● Material to process
== Segment start ==

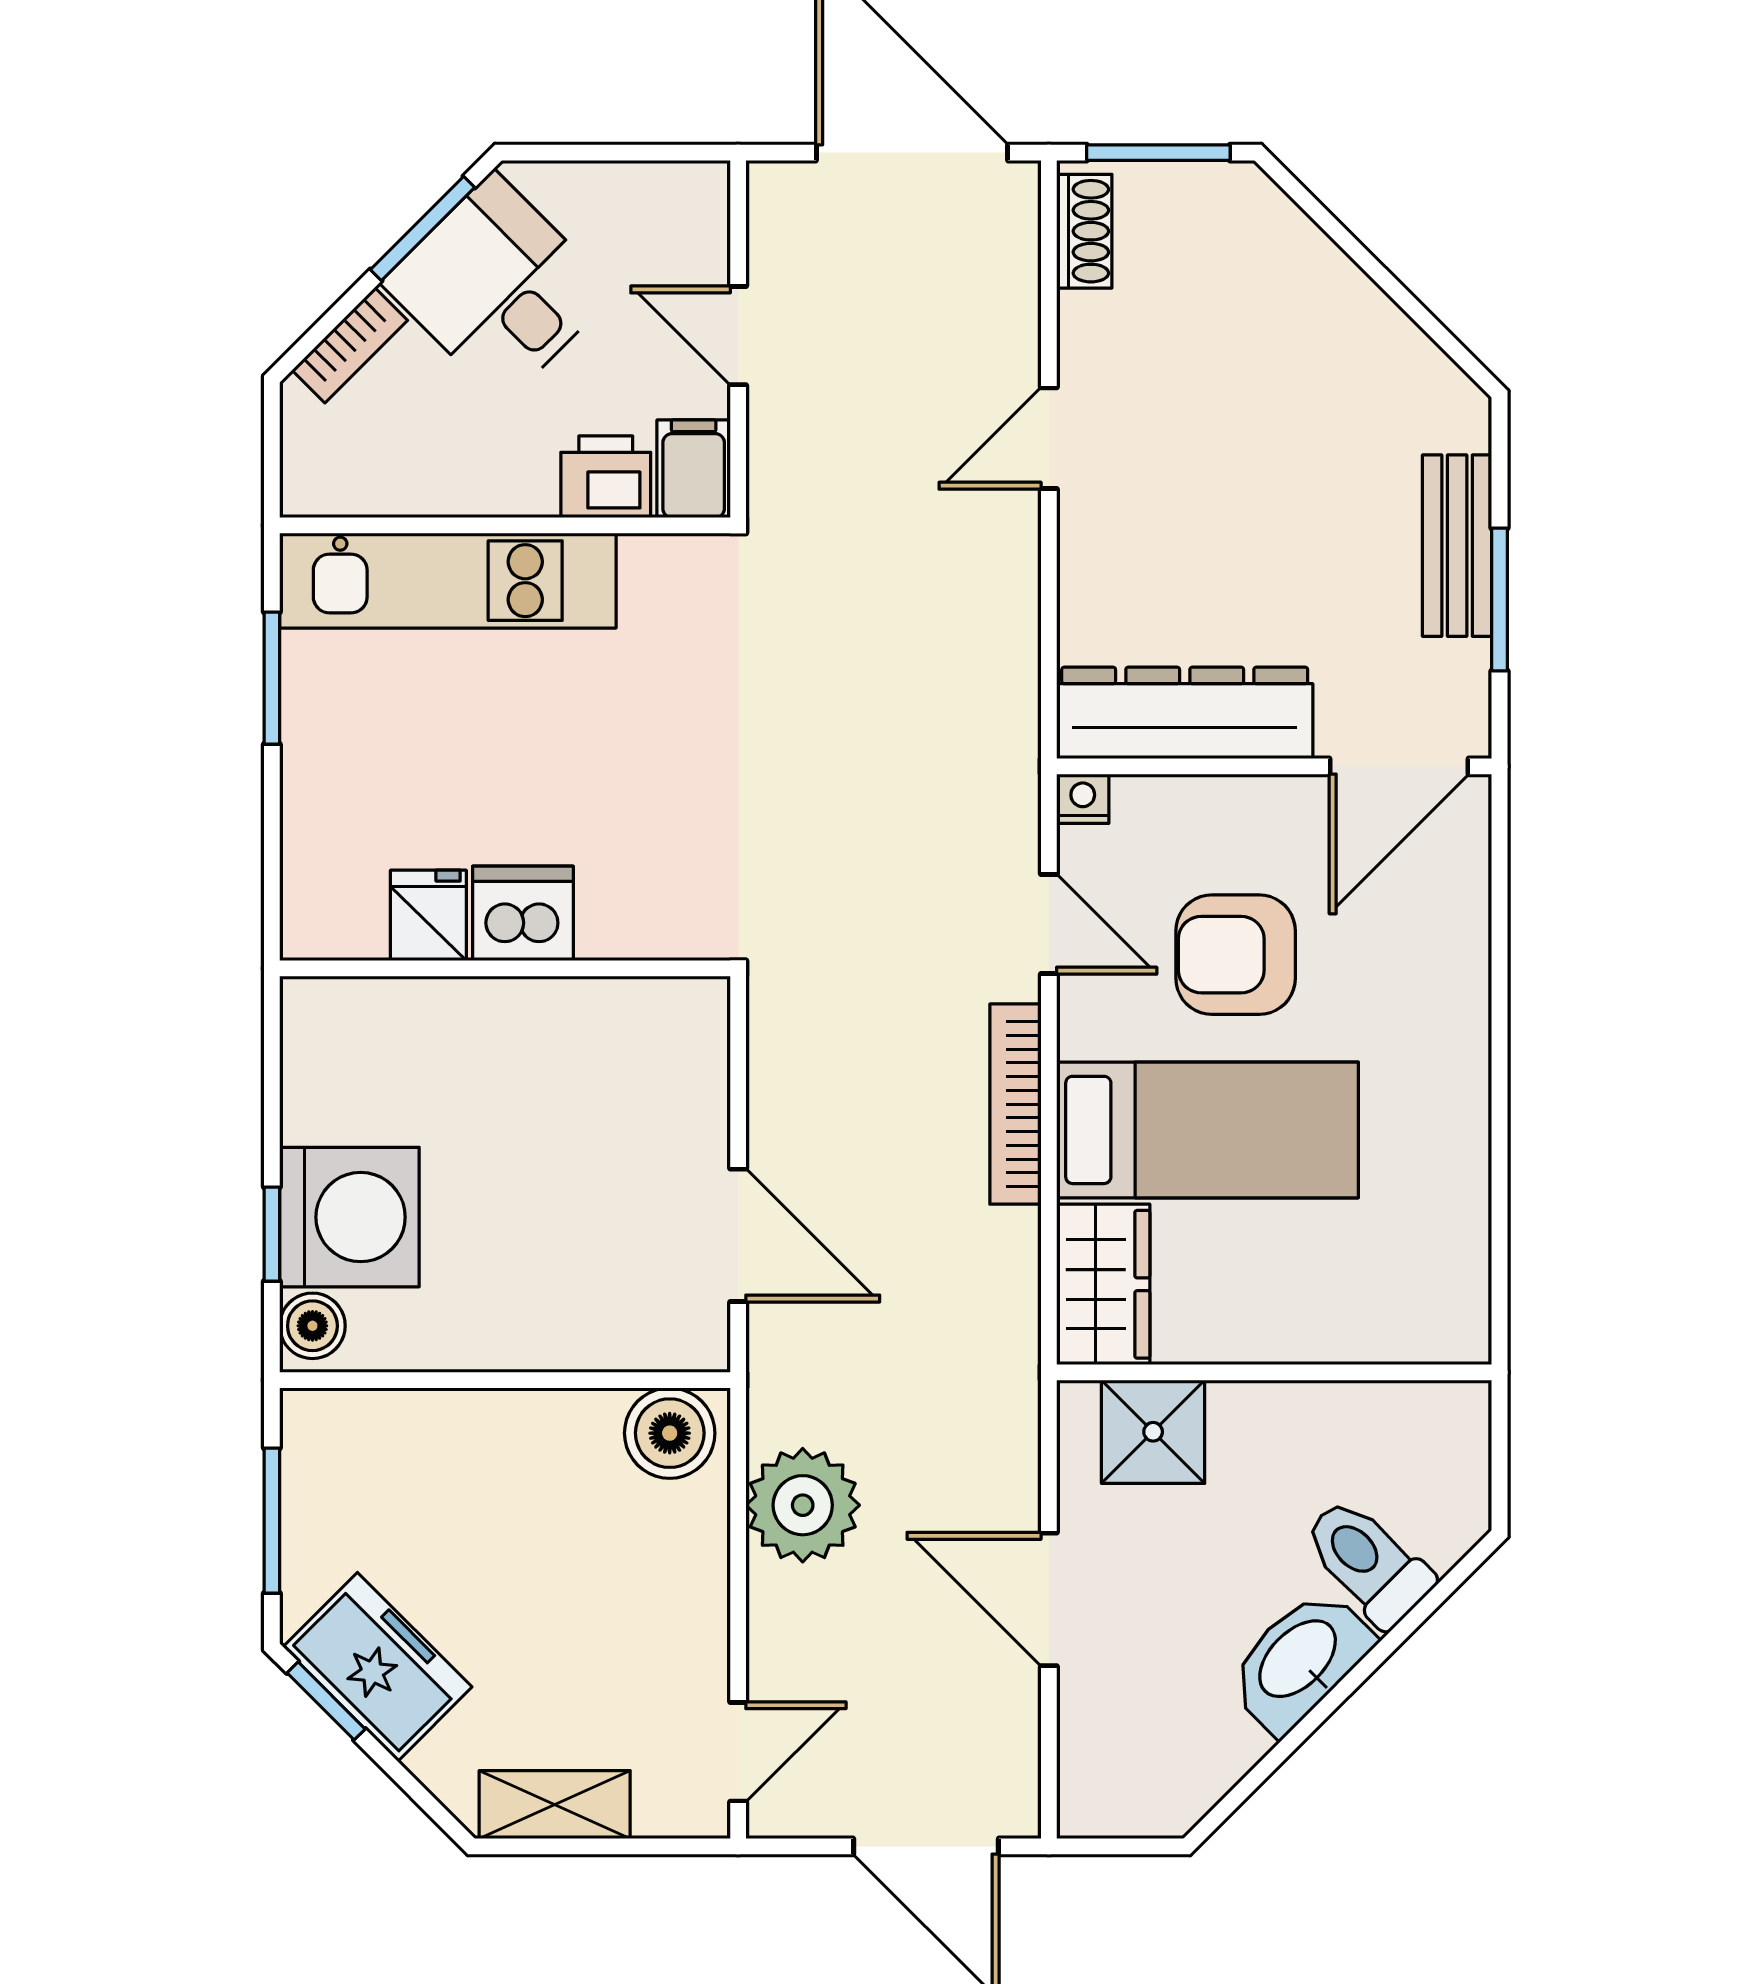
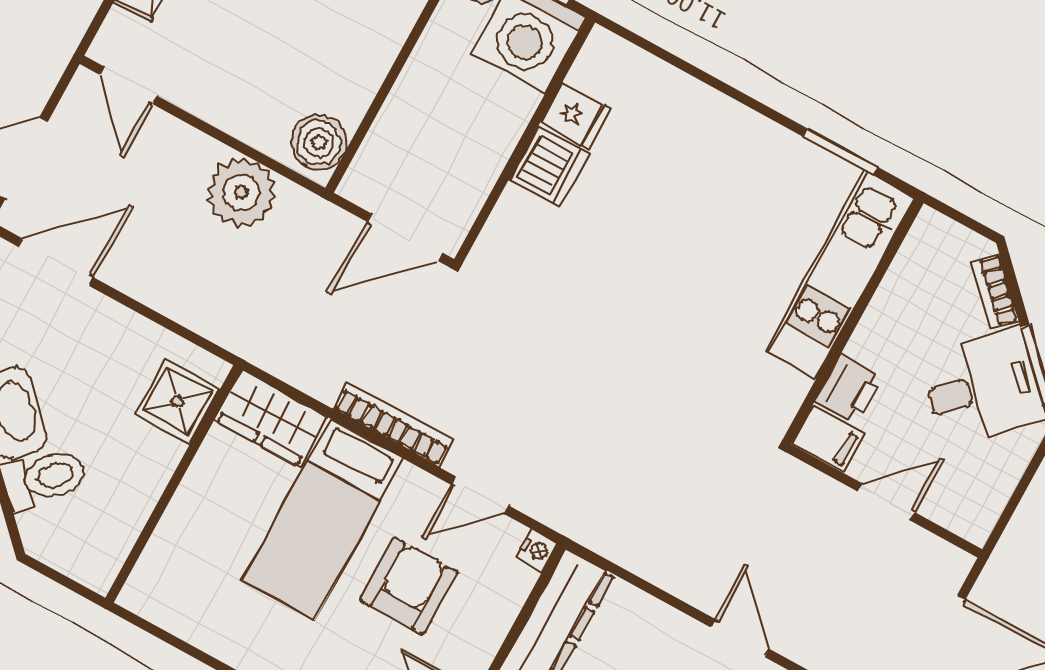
dishwasher: (523, 913) -> (549, 166), moved
fridge: (428, 915) -> (576, 115), moved
wall: (505, 968) -> (525, 141), moved
door: (1049, 1599) -> (56, 262), moved

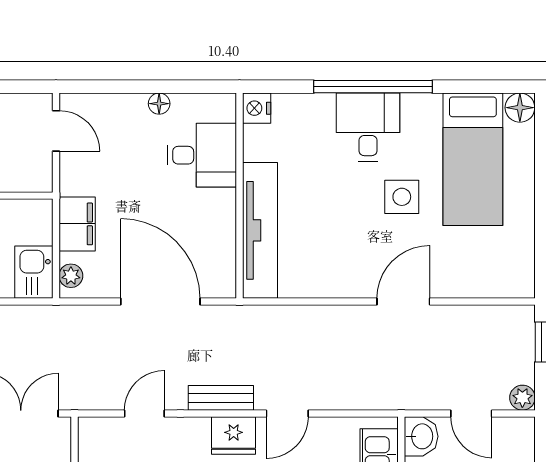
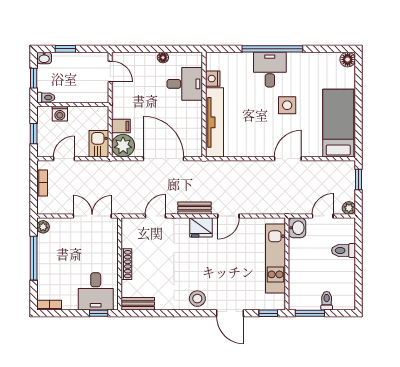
nightstand: (257, 108) -> (213, 79), moved
bed: (473, 159) -> (338, 123), moved, turned 180
filing cabinet: (77, 224) -> (121, 126), width x0.50
plant: (71, 276) -> (123, 146), width x1.87, depth x1.87
door: (471, 413) -> (323, 216), swing flipped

== Segment end ==

● Task
Write out exactly the lines from the line that contains "wall: (505, 968) -> (525, 141), moved" through the end of the material, including both ends. No pictures belong in the copy.

● Result for this exercise
wall: (505, 968) -> (525, 141), moved
door: (1049, 1599) -> (56, 262), moved

nightstand: (257, 108) -> (213, 79), moved
bed: (473, 159) -> (338, 123), moved, turned 180
filing cabinet: (77, 224) -> (121, 126), width x0.50
plant: (71, 276) -> (123, 146), width x1.87, depth x1.87
door: (471, 413) -> (323, 216), swing flipped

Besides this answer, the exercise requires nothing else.